- **Task details**
Reproduce the line that contains "yellow spinning top: 7 -> 6" and every line after it through the end of the records, exactly, with nothing added.

- **Listed entries**
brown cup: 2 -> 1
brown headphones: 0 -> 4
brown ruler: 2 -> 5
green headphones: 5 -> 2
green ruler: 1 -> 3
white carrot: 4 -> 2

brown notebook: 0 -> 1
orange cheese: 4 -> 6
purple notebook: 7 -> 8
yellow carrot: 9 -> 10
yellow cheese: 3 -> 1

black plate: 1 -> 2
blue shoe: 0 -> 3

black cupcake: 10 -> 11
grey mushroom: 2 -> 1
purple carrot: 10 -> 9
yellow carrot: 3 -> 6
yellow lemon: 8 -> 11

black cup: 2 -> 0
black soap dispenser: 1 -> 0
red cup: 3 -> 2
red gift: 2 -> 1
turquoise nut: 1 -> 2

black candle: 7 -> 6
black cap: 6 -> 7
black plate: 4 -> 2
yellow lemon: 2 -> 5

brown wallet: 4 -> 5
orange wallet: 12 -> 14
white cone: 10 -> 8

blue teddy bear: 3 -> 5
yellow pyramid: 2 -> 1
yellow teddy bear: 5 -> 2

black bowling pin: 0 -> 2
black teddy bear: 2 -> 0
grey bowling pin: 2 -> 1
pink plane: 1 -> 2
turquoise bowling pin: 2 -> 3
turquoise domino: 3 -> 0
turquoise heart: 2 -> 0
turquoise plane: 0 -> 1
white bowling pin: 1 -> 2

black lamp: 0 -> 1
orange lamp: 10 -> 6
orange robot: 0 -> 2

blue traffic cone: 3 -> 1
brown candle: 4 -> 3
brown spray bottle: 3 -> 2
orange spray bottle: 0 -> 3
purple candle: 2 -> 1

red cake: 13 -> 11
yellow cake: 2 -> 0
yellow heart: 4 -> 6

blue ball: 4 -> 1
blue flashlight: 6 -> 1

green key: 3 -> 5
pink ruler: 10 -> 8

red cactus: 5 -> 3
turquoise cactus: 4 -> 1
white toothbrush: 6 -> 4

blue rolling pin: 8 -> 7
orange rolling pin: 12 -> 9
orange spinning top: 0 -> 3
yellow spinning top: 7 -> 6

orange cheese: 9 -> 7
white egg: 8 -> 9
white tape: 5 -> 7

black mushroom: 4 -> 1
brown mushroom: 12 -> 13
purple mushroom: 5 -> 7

- **Exercise solution**
yellow spinning top: 7 -> 6

orange cheese: 9 -> 7
white egg: 8 -> 9
white tape: 5 -> 7

black mushroom: 4 -> 1
brown mushroom: 12 -> 13
purple mushroom: 5 -> 7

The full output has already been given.